▶ Data records:
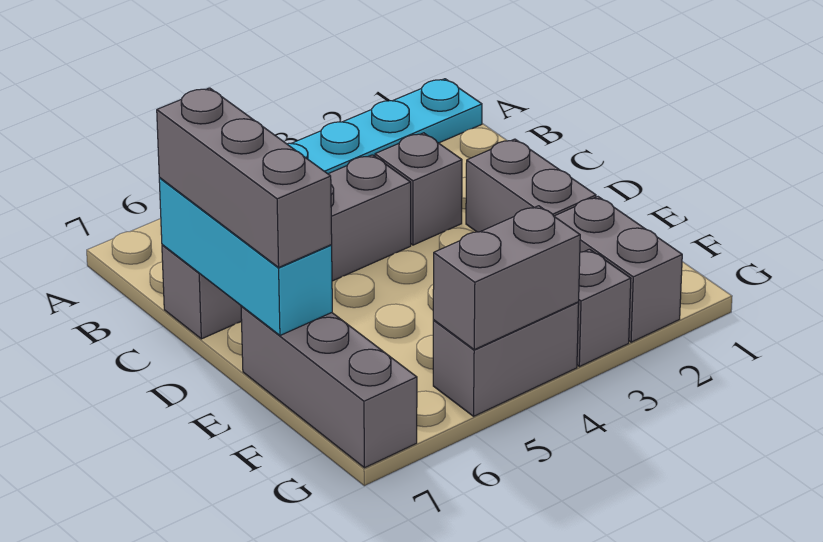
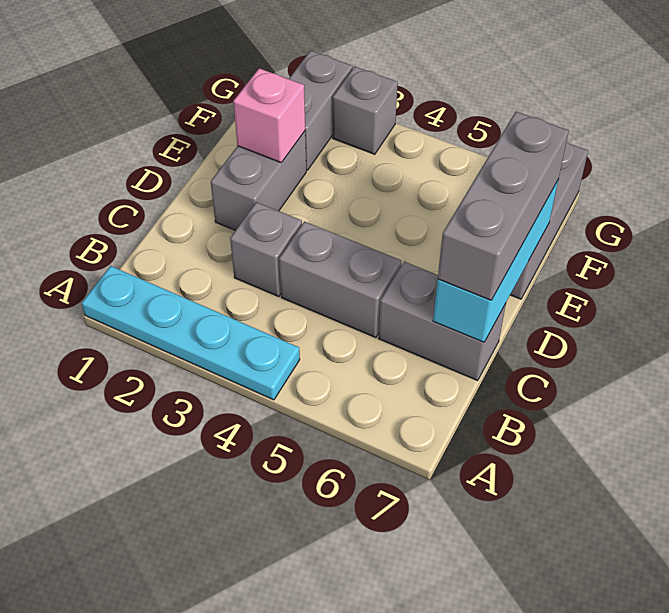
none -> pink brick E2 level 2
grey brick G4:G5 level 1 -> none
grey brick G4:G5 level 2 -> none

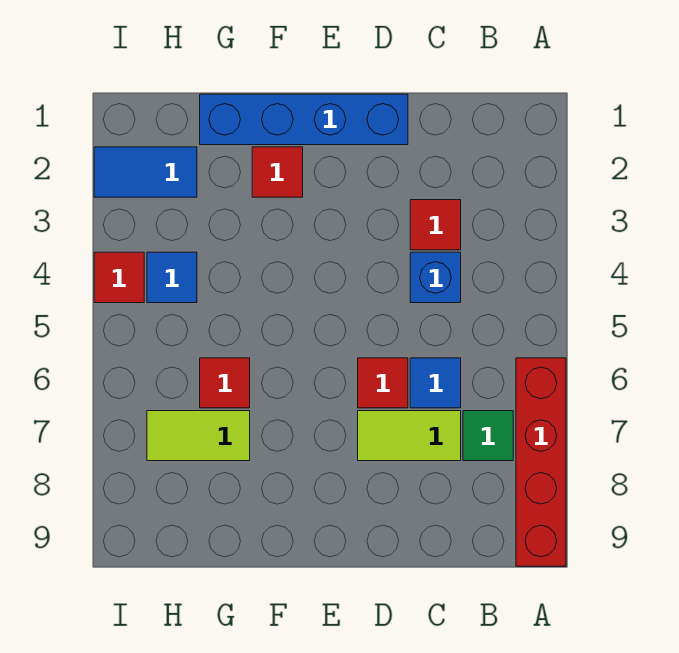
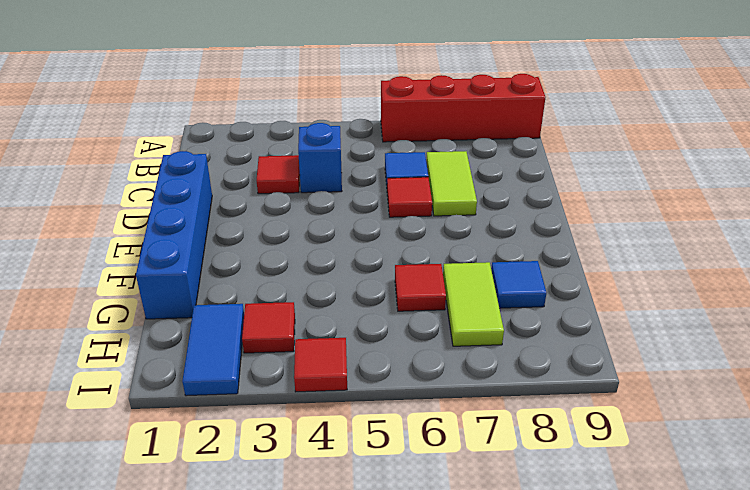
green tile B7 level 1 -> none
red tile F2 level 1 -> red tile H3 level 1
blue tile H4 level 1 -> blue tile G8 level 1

▶ Brief:
Pull every line containing "brick" from the data.

▶ Finished task:
none -> pink brick E2 level 2
grey brick G4:G5 level 1 -> none
grey brick G4:G5 level 2 -> none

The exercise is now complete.